■ **TASK INSTRUCTIONS**: Tally up the lines in the material where the word "down" appears, then give the total and nothing else.

★ ★ ★ ★ ★

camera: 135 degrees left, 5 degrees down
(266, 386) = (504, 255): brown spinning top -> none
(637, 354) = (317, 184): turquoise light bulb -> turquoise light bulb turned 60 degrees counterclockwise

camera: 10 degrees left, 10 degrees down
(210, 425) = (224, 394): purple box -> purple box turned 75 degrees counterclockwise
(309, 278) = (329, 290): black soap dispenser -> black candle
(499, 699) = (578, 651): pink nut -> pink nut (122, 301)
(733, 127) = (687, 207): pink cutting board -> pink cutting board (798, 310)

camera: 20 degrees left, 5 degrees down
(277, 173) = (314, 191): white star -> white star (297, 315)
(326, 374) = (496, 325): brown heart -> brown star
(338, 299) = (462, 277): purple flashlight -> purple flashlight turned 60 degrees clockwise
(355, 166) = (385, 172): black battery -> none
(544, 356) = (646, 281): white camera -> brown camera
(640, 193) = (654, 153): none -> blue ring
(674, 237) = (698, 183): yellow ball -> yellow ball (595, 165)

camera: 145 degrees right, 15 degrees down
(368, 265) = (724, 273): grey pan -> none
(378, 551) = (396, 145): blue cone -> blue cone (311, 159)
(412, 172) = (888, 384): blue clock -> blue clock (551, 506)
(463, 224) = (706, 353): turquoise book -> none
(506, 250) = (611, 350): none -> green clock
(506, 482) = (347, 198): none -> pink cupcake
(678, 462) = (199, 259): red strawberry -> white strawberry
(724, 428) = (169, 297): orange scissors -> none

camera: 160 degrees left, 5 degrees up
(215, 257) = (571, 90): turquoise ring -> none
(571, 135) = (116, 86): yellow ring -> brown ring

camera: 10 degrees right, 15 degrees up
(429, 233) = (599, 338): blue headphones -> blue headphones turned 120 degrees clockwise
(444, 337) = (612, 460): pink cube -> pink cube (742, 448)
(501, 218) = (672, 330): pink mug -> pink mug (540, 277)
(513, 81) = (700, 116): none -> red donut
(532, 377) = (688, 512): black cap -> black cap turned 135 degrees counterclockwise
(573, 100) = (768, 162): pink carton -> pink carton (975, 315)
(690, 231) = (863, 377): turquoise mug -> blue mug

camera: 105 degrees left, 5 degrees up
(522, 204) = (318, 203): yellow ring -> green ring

★ ★ ★ ★ ★

■ **RESULT OF THIS TASK**: 4